Dataset entries >>
···
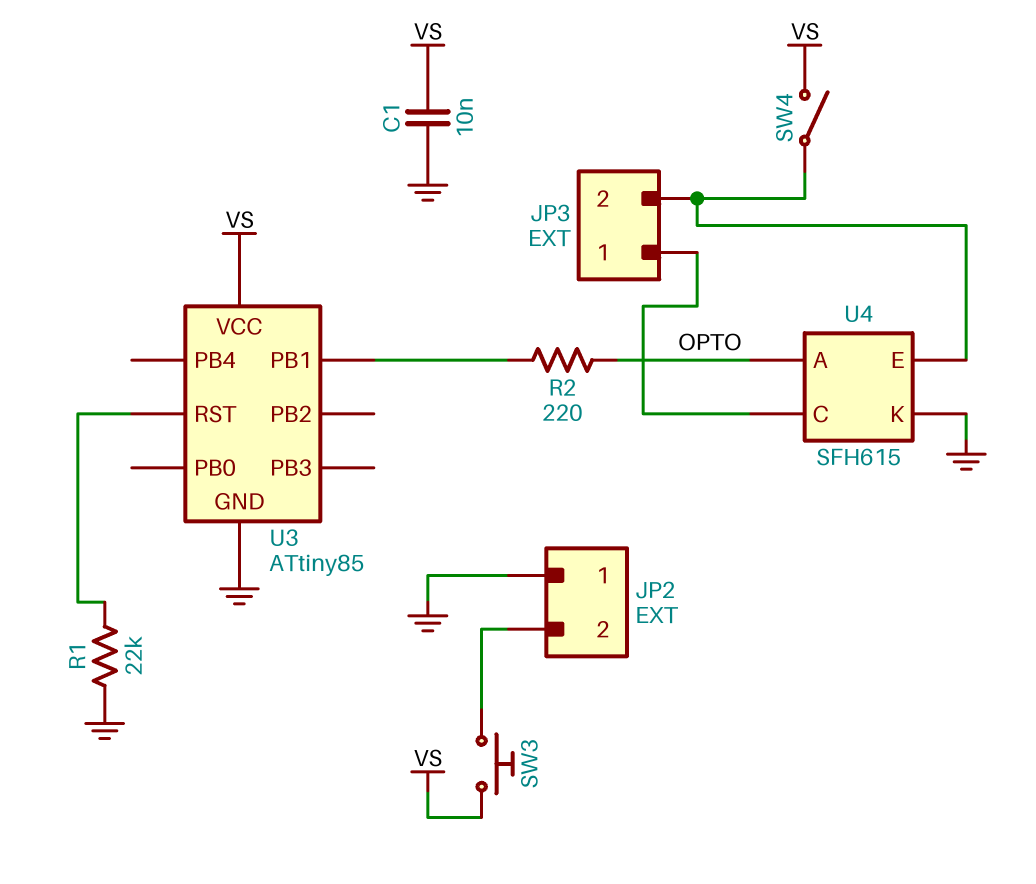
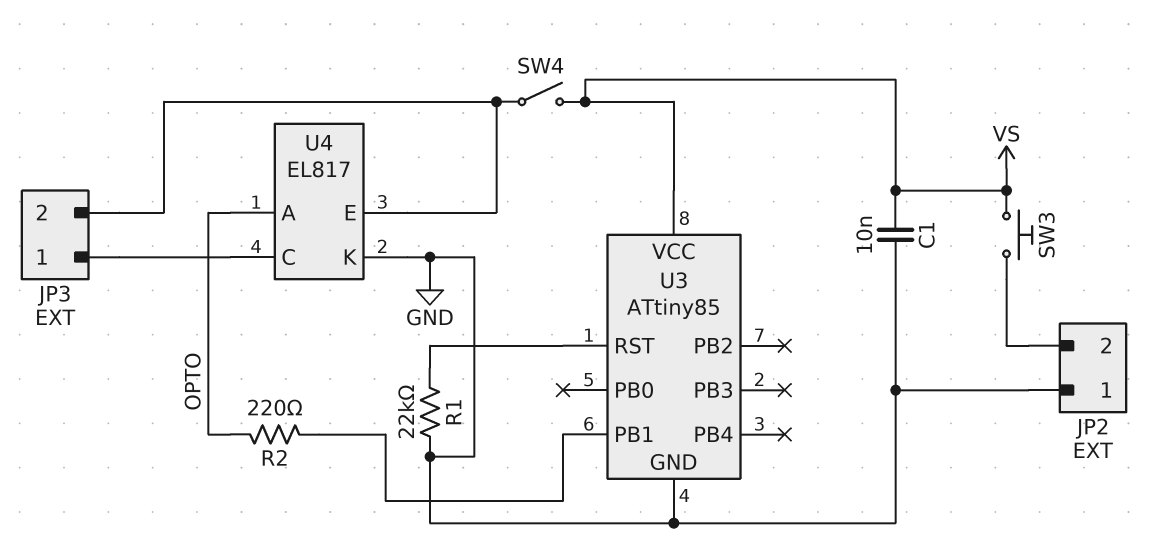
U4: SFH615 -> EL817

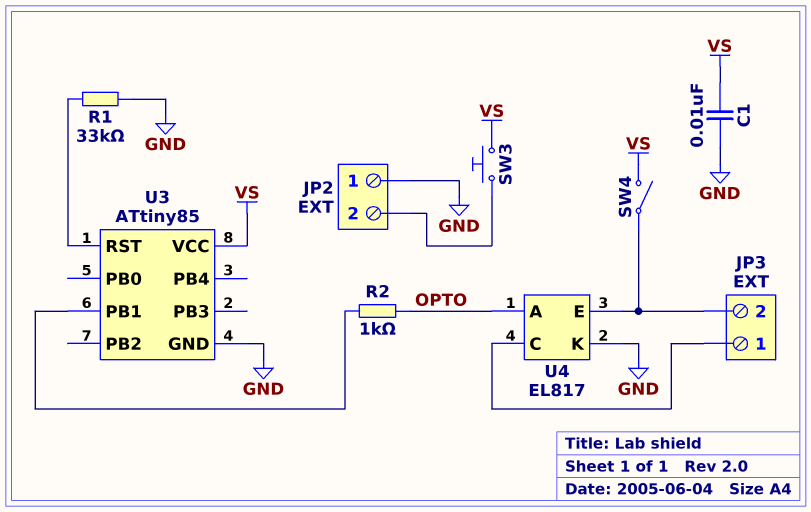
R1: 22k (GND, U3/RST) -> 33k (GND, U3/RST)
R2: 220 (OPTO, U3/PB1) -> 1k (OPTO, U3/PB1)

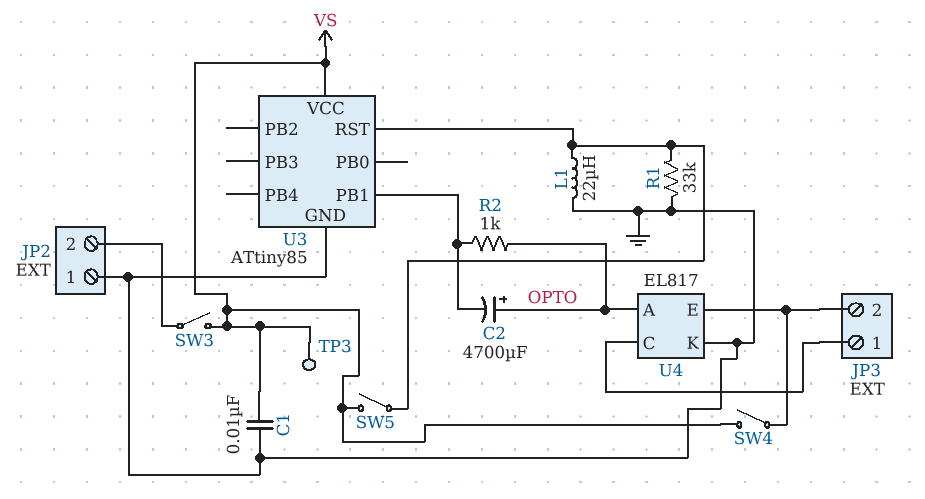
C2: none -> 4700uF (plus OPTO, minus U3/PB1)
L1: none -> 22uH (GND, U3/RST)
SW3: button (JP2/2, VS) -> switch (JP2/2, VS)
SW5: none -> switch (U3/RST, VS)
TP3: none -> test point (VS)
···
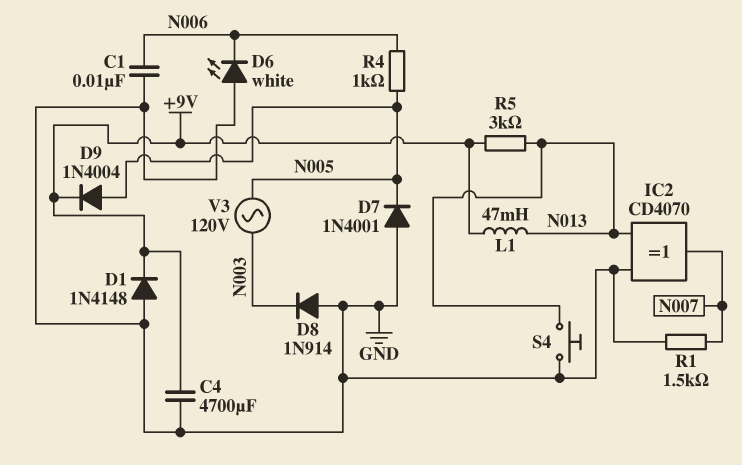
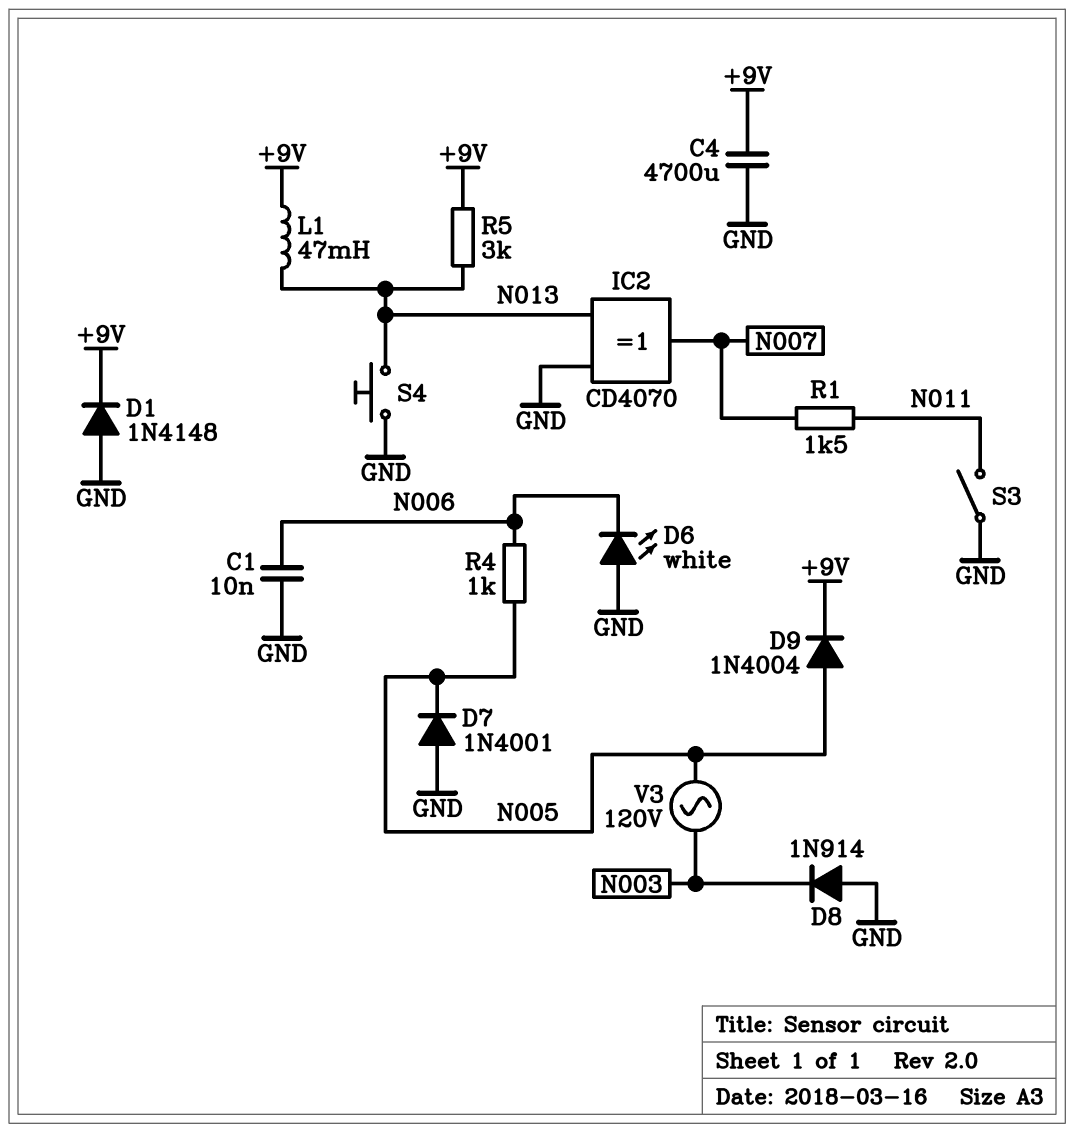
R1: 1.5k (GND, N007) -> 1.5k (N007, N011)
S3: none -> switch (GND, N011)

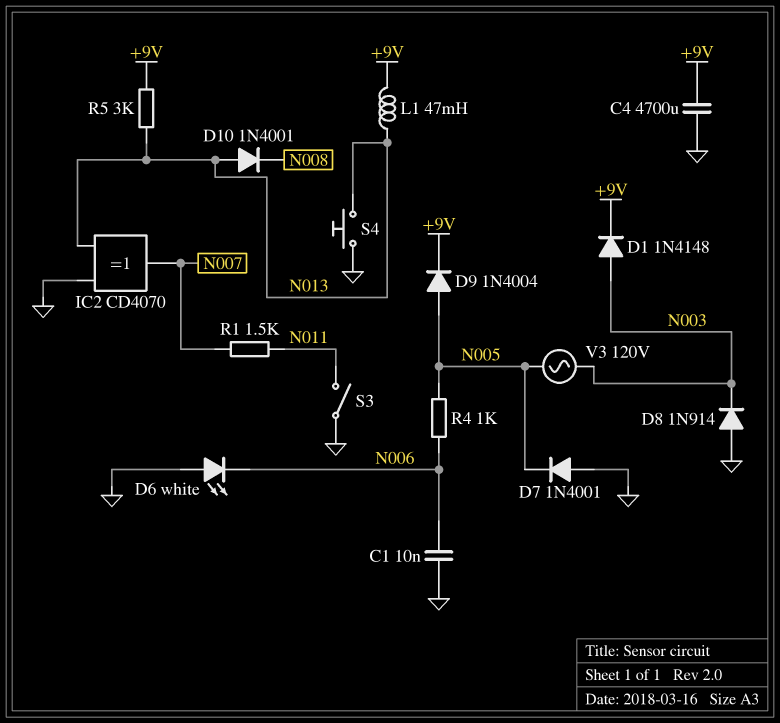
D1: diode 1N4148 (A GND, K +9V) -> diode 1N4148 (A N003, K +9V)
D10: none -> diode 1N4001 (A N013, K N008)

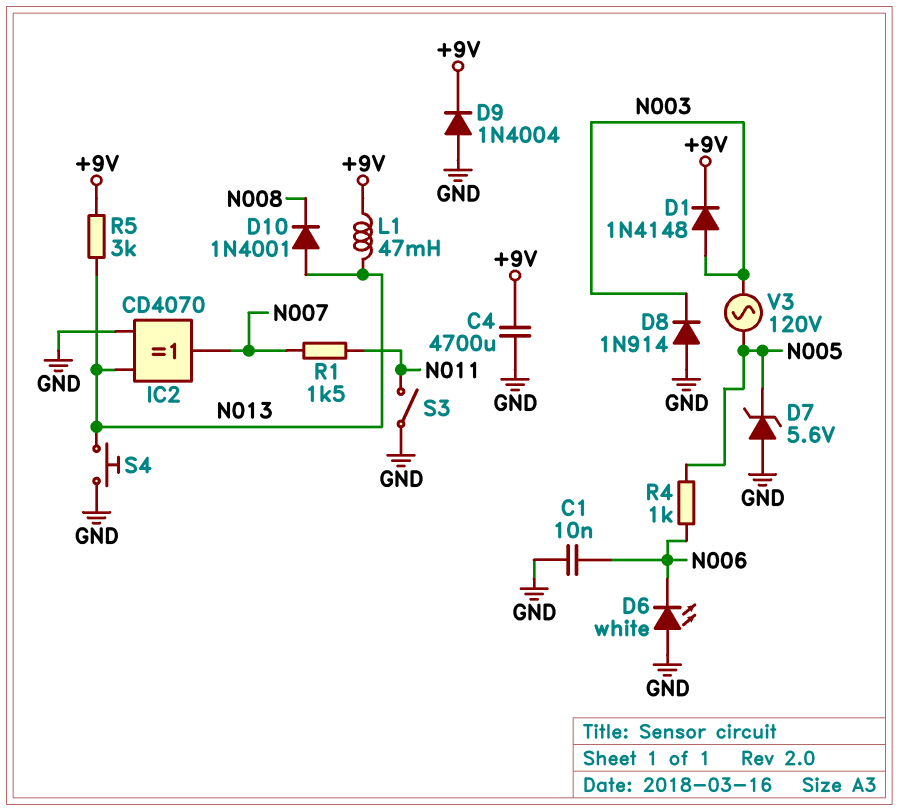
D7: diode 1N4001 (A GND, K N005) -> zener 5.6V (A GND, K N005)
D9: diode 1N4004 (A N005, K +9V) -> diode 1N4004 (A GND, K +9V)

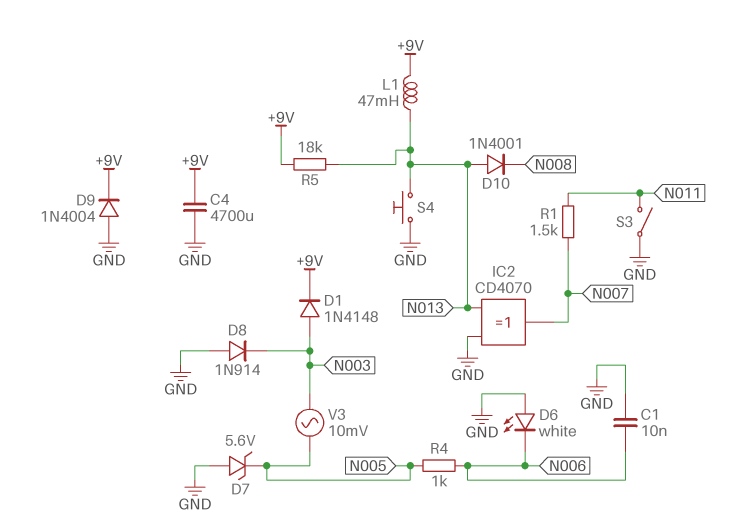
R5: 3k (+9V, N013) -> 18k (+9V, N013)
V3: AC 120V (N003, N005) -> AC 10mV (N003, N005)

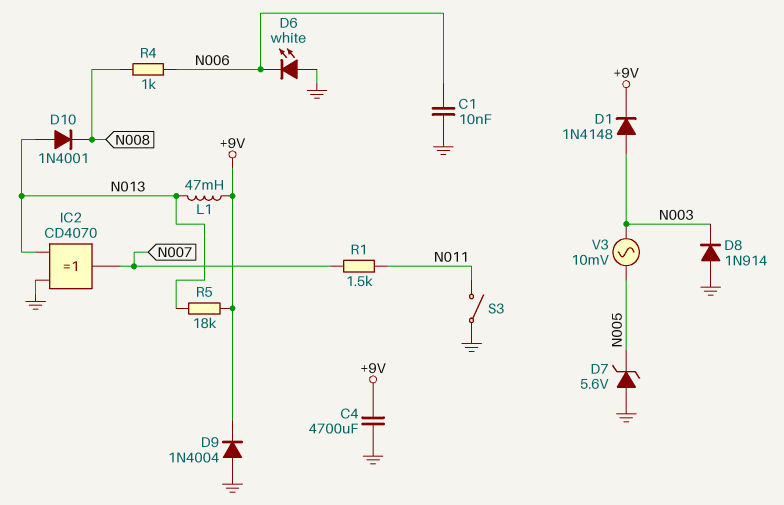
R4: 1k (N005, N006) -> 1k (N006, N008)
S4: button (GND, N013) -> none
···
Your assignment >>
Set the pictures aside and retype exactly the lines above from the line with "R1: 22k (GND, U3/RST) -> 33k (GND, U3/RST)" to the line with "TP3: none -> test point (VS)", both included, adding no others.

Result of this exercise >>
R1: 22k (GND, U3/RST) -> 33k (GND, U3/RST)
R2: 220 (OPTO, U3/PB1) -> 1k (OPTO, U3/PB1)

C2: none -> 4700uF (plus OPTO, minus U3/PB1)
L1: none -> 22uH (GND, U3/RST)
SW3: button (JP2/2, VS) -> switch (JP2/2, VS)
SW5: none -> switch (U3/RST, VS)
TP3: none -> test point (VS)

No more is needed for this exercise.